### Data records

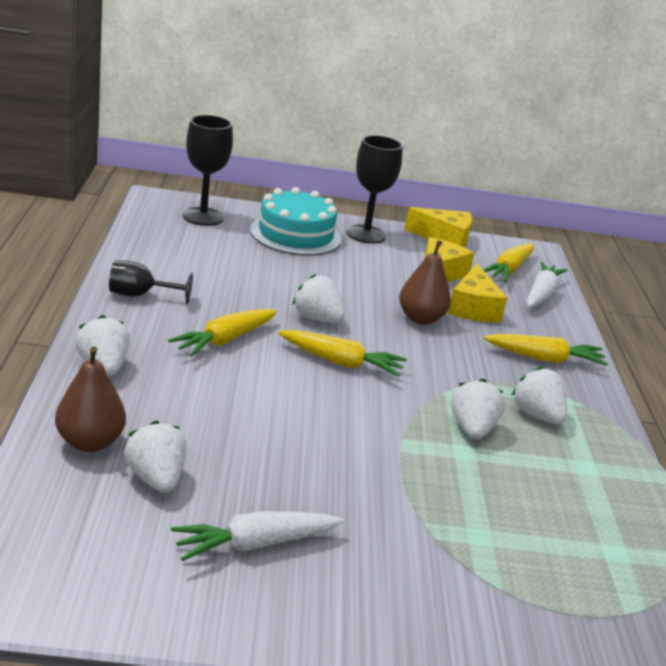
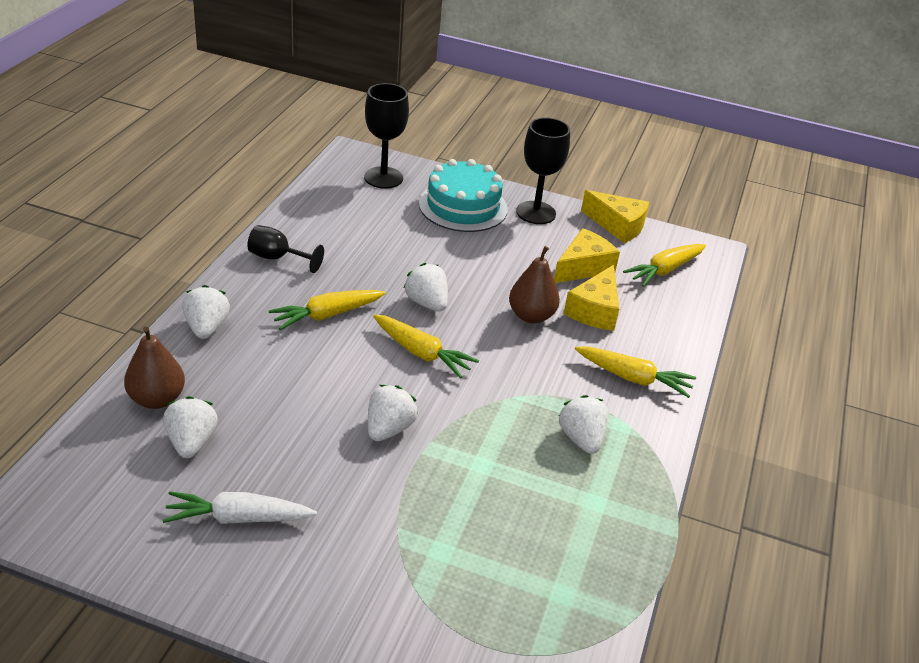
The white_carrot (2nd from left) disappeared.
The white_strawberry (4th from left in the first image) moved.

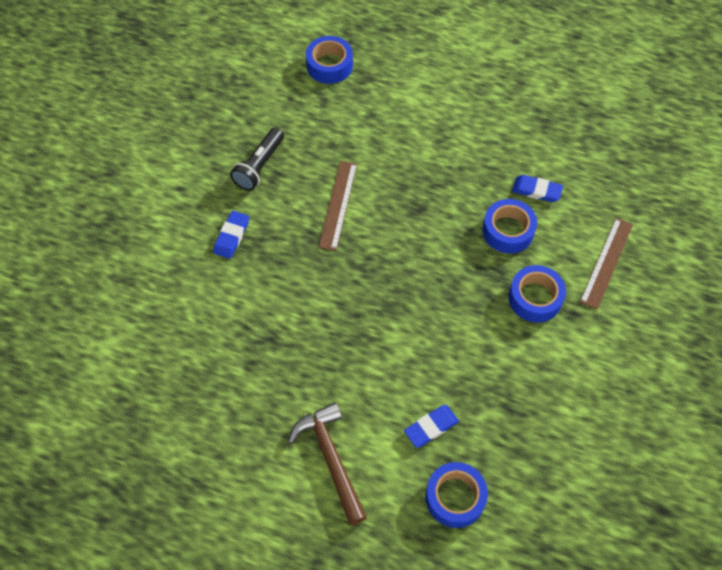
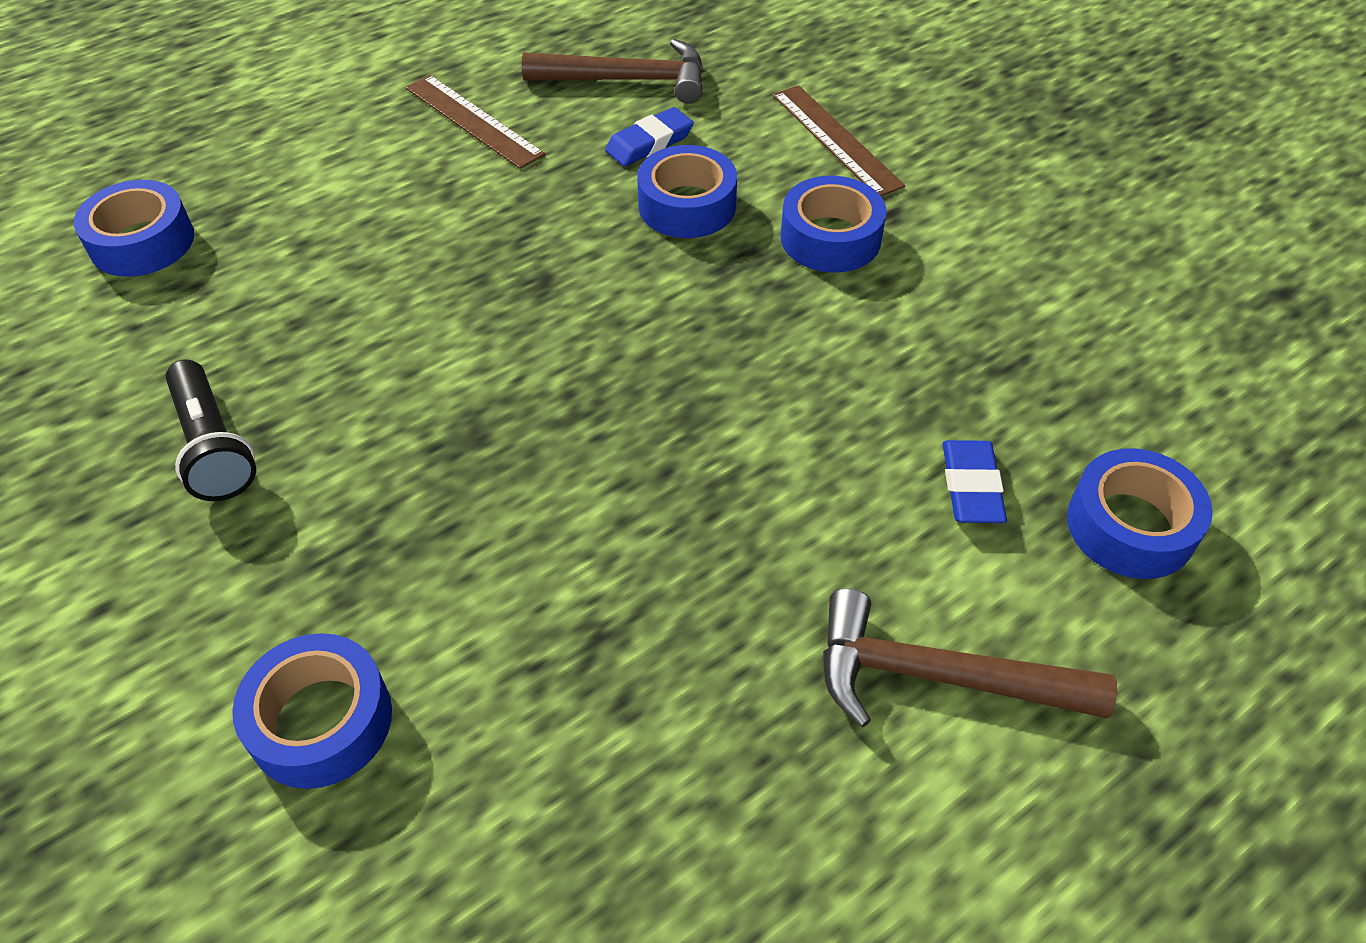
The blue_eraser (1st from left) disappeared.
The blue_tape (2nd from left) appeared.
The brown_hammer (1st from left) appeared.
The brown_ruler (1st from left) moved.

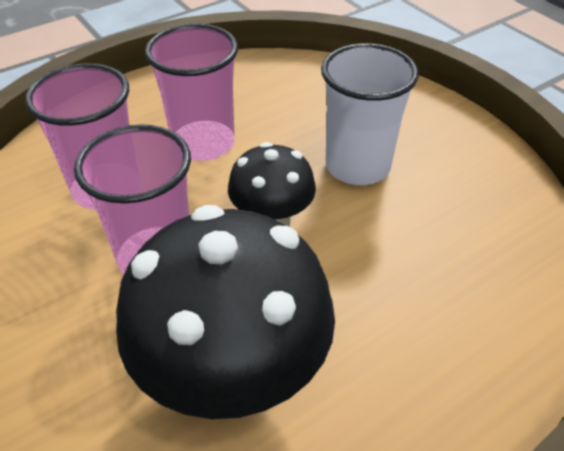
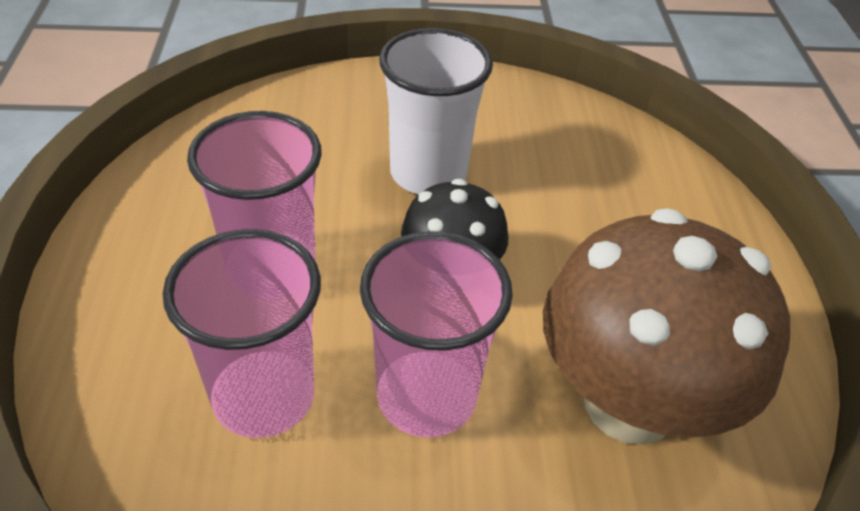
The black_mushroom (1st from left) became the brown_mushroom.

######

Set each line of the records down again exactly as it reads. Omit the pictures.

Answer area ->
The white_carrot (2nd from left) disappeared.
The white_strawberry (4th from left in the first image) moved.

The blue_eraser (1st from left) disappeared.
The blue_tape (2nd from left) appeared.
The brown_hammer (1st from left) appeared.
The brown_ruler (1st from left) moved.

The black_mushroom (1st from left) became the brown_mushroom.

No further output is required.